*** Opening of TASK MATERIAL ***

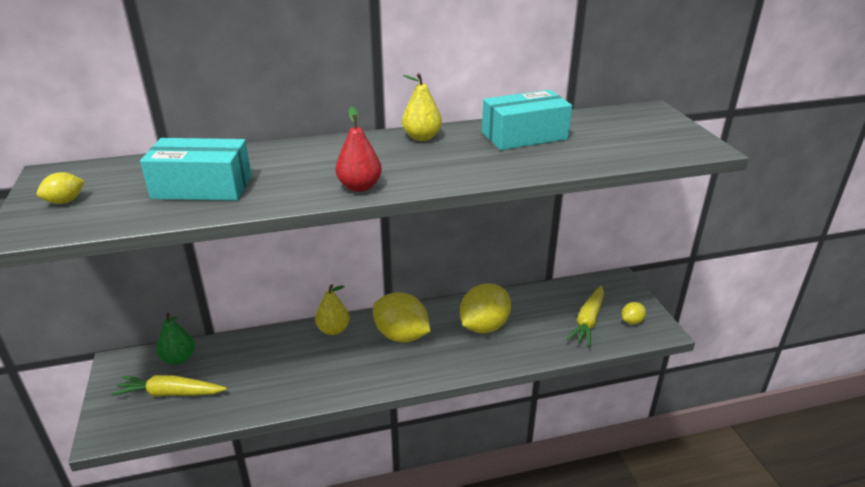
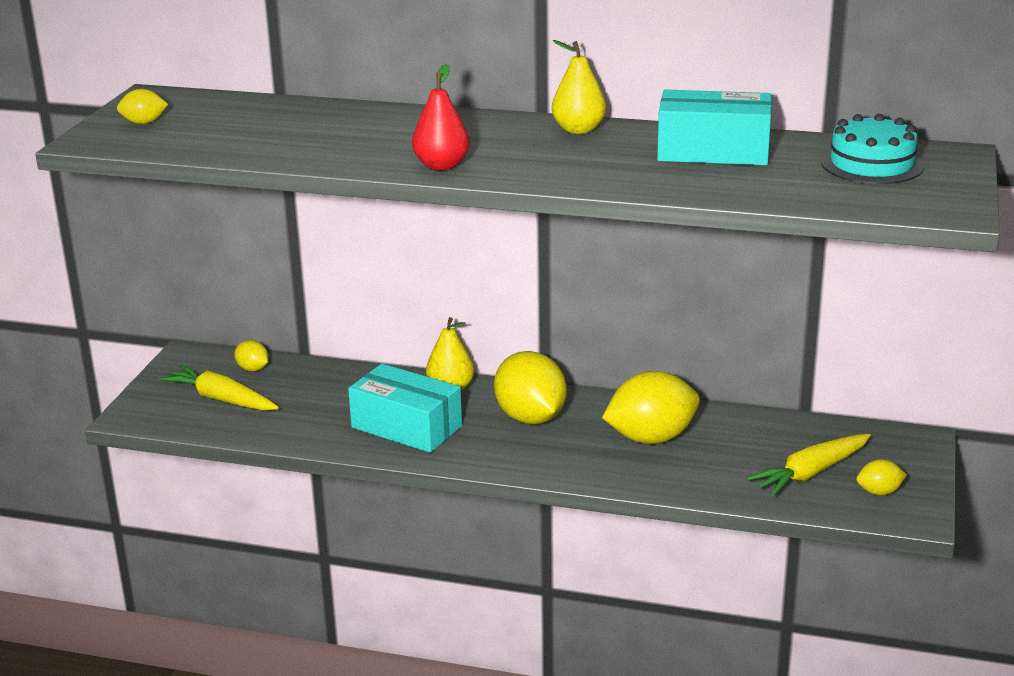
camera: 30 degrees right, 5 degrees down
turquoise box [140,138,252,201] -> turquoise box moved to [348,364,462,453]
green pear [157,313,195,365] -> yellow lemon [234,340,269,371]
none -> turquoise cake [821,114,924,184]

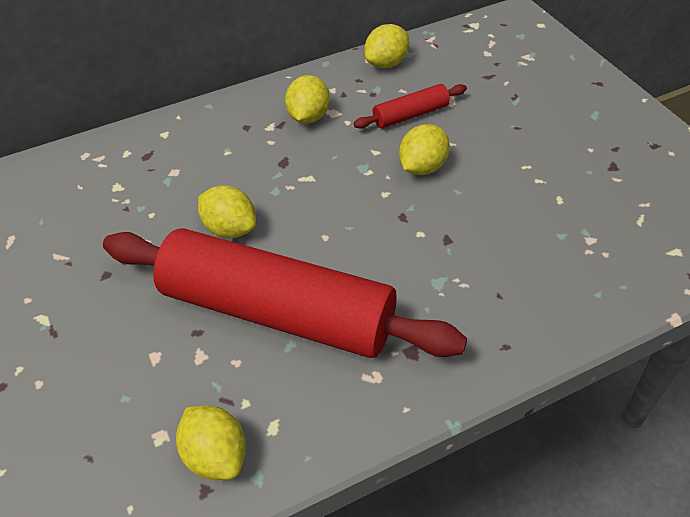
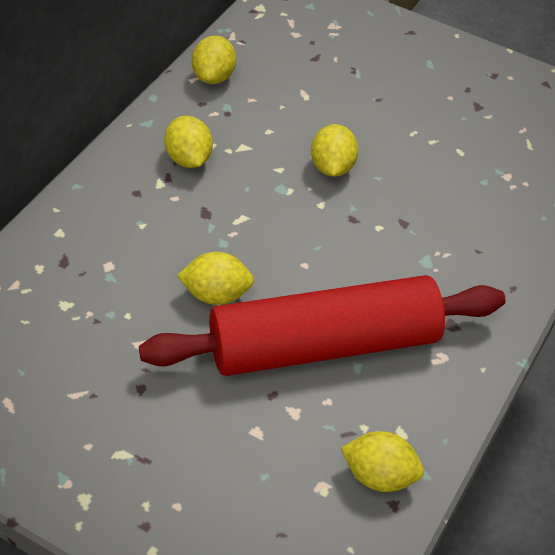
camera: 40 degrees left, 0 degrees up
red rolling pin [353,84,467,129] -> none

*** Close of TASK MATERIAL ***
*** Opening of TASK MATERIAL ***

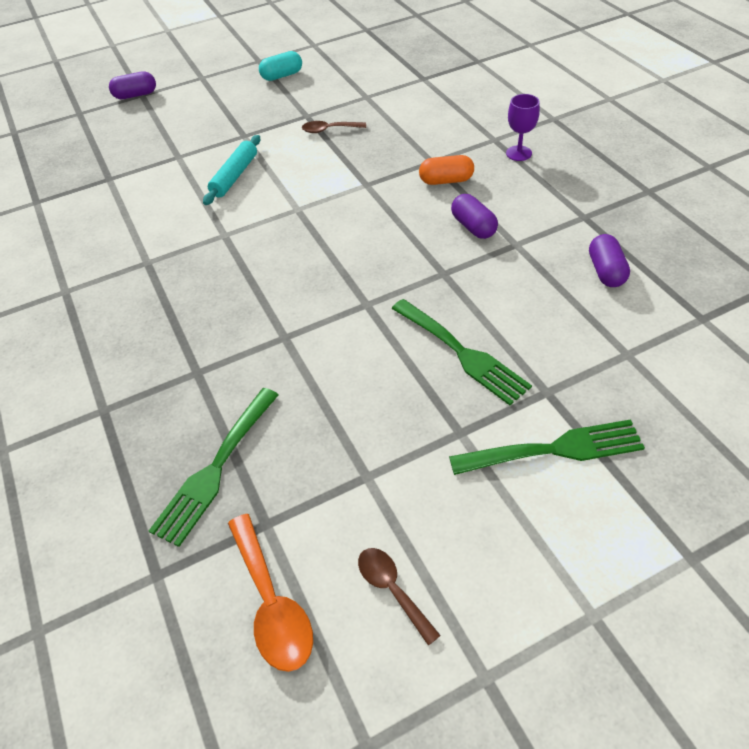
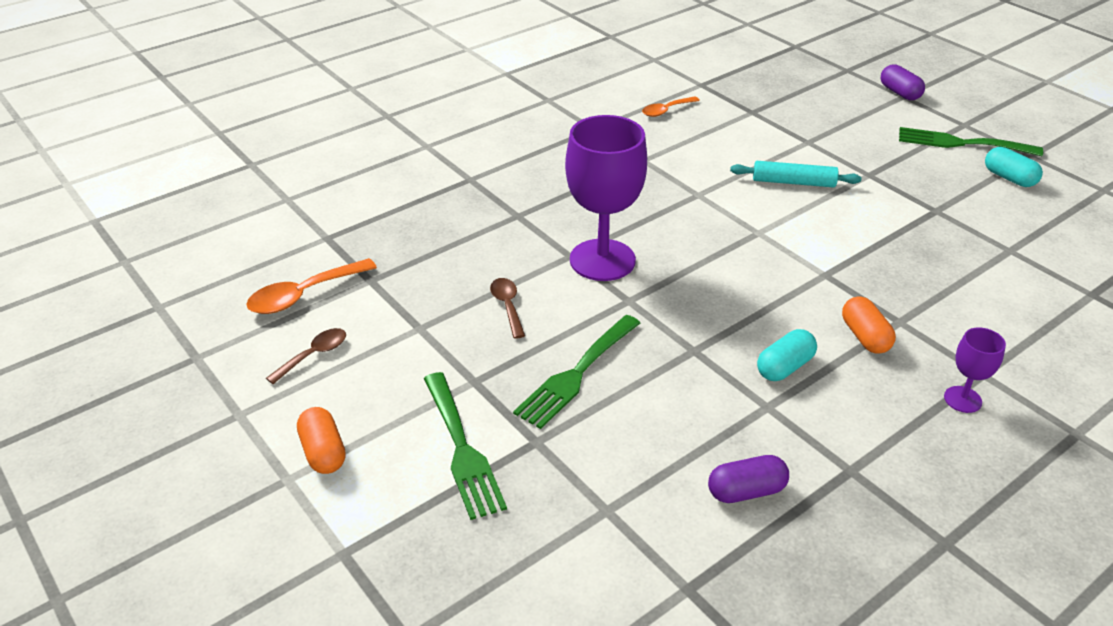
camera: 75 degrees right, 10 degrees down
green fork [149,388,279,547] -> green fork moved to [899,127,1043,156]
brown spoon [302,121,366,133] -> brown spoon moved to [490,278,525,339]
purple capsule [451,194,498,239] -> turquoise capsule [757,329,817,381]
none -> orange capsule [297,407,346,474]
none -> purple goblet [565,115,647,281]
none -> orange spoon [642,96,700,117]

*** Close of TASK MATERIAL ***
*** Opening of TASK MATERIAL ***

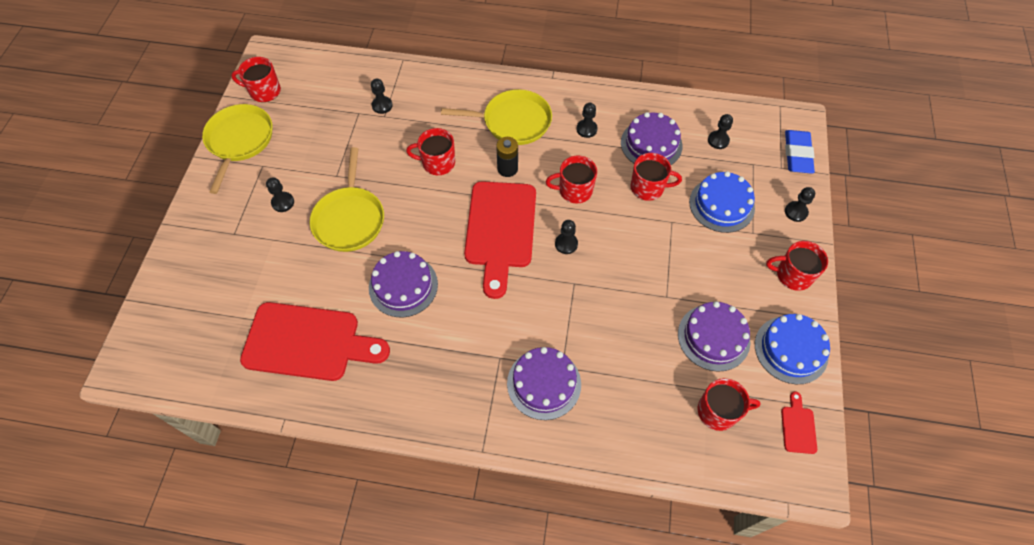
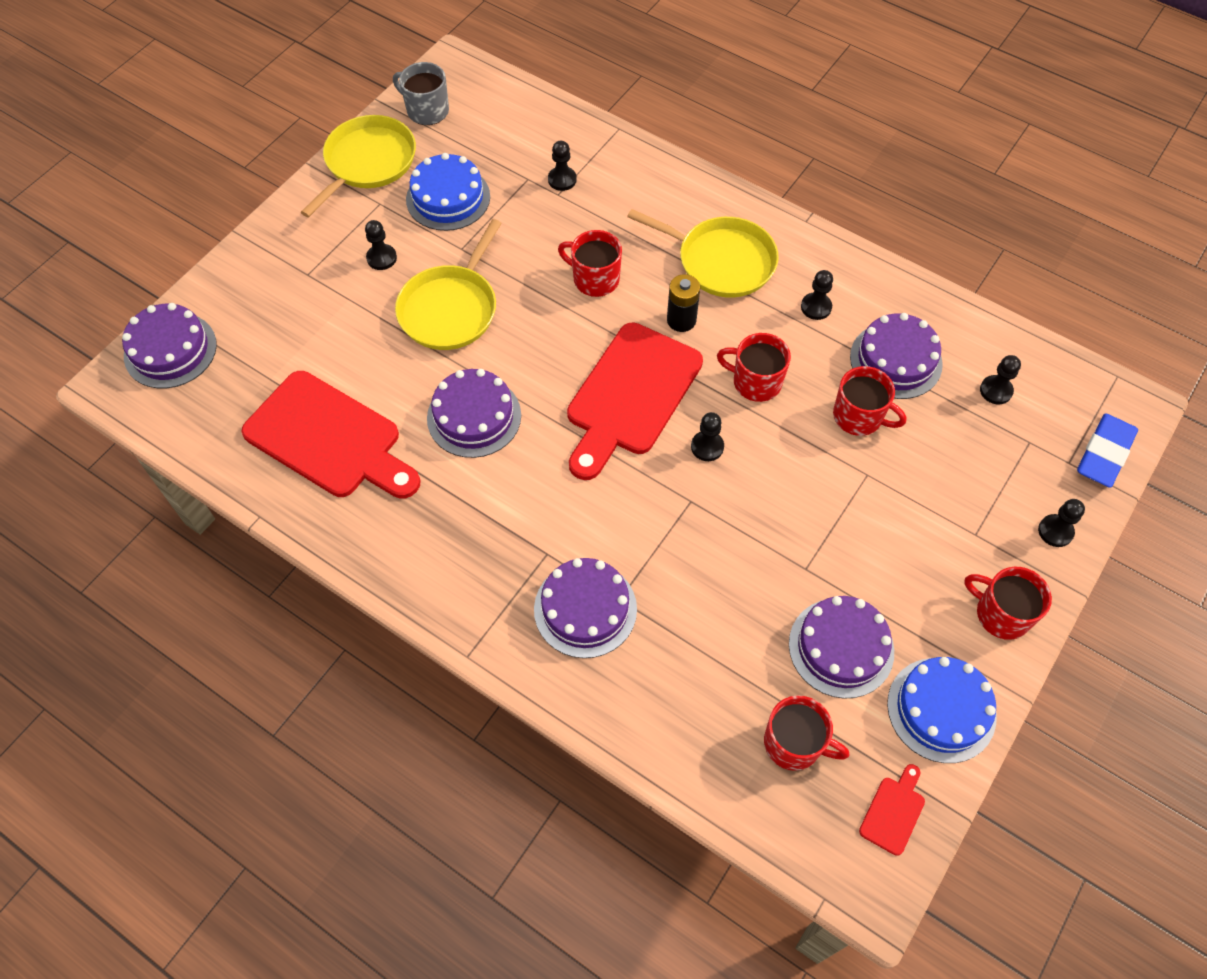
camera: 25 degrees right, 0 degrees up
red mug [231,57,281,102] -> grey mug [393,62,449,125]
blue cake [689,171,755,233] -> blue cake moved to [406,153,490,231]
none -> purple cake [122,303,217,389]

*** Close of TASK MATERIAL ***

- [EXERCISE OBJECTIVE] What's needed is an exact copy of the records above from the line containing "camera: 30 degrees right, 5 degrees down" down to the line containing "red rolling pin [353,84,467,129] -> none", both included, without any pictures.

- [ANSWER BOX]
camera: 30 degrees right, 5 degrees down
turquoise box [140,138,252,201] -> turquoise box moved to [348,364,462,453]
green pear [157,313,195,365] -> yellow lemon [234,340,269,371]
none -> turquoise cake [821,114,924,184]

camera: 40 degrees left, 0 degrees up
red rolling pin [353,84,467,129] -> none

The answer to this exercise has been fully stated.